# Exercise:
In the data below, find the line containing "(429, 156) = (485, 354): purple", then set down that line and every later line up to and including the line containing "(333, 310) = (524, 221): black", exactly.
-------- Data in this exercise
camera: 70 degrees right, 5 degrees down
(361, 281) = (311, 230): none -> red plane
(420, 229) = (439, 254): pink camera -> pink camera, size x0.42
----------------
-------- Data in this exercise
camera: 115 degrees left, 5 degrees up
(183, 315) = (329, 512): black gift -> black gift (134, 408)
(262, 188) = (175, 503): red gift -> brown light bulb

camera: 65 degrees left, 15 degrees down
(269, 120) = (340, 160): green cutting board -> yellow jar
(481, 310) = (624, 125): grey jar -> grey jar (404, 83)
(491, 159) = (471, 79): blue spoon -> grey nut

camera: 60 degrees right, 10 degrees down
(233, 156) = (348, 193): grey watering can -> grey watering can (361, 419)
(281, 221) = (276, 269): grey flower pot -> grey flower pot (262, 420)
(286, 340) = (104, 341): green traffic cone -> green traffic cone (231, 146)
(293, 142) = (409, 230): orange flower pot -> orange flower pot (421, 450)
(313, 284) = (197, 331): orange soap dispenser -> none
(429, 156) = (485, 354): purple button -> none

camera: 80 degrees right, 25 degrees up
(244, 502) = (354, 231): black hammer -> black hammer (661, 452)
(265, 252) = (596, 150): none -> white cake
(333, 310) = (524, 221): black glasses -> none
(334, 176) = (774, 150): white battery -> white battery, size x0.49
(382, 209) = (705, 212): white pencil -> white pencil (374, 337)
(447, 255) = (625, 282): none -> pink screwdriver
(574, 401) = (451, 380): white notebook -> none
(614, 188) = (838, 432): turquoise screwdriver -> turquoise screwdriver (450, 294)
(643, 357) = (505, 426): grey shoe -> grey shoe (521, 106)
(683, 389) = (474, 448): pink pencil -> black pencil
----------------
-------- Data in this exercise
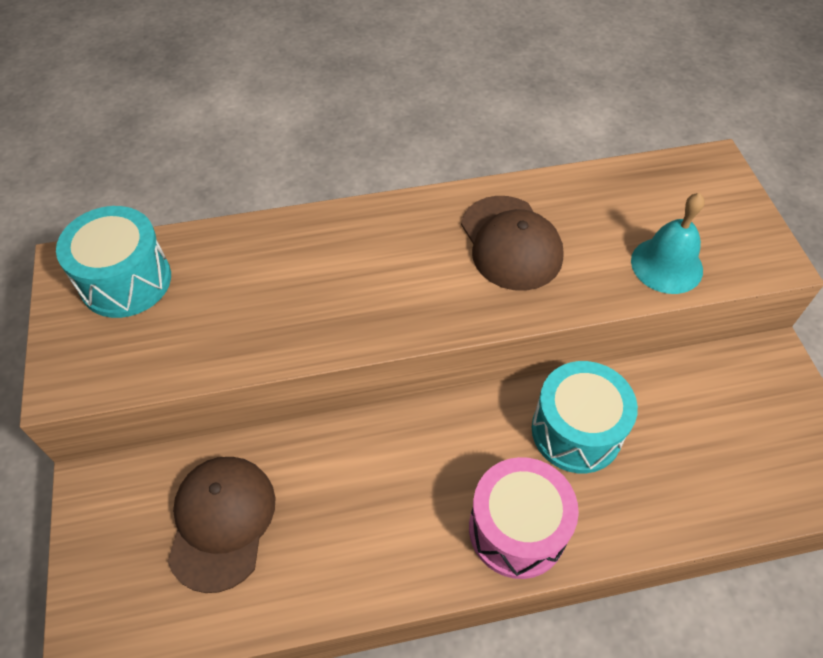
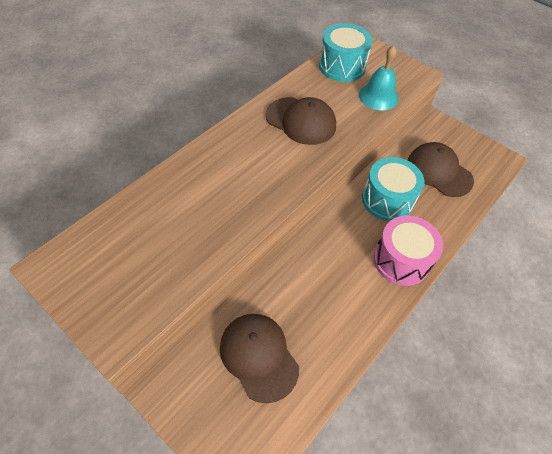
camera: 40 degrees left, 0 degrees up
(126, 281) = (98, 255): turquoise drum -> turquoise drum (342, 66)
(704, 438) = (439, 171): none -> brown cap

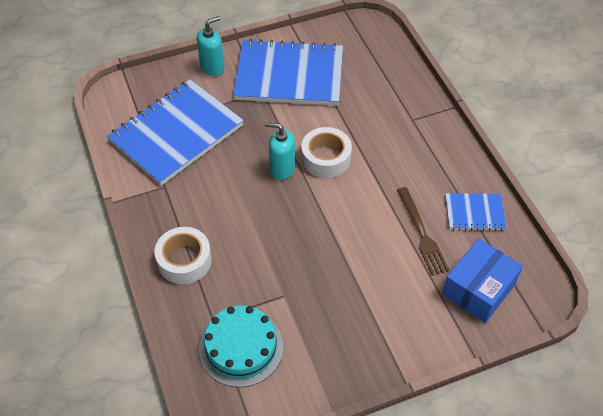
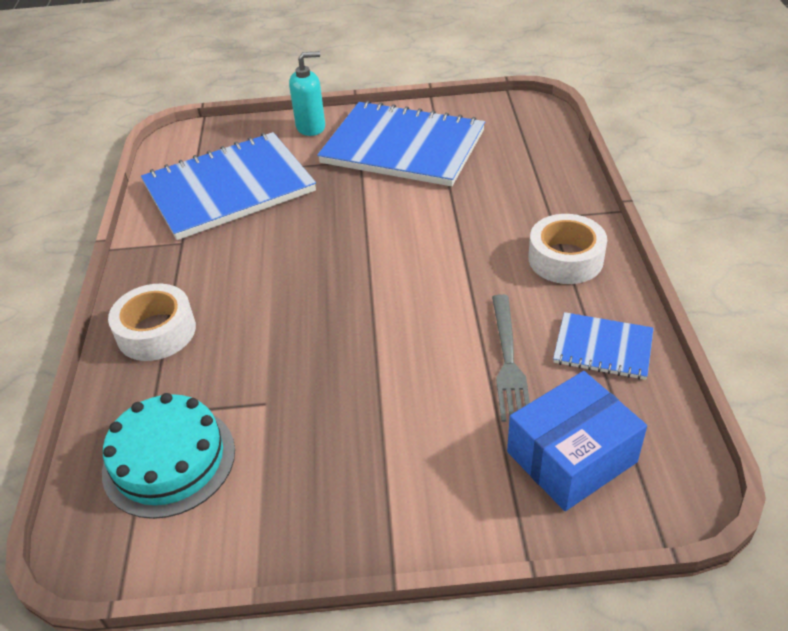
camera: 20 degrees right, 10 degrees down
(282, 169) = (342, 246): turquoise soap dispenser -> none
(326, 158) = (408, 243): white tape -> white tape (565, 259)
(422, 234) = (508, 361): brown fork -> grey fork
----------------
# Exercise output:
(429, 156) = (485, 354): purple button -> none

camera: 80 degrees right, 25 degrees up
(244, 502) = (354, 231): black hammer -> black hammer (661, 452)
(265, 252) = (596, 150): none -> white cake
(333, 310) = (524, 221): black glasses -> none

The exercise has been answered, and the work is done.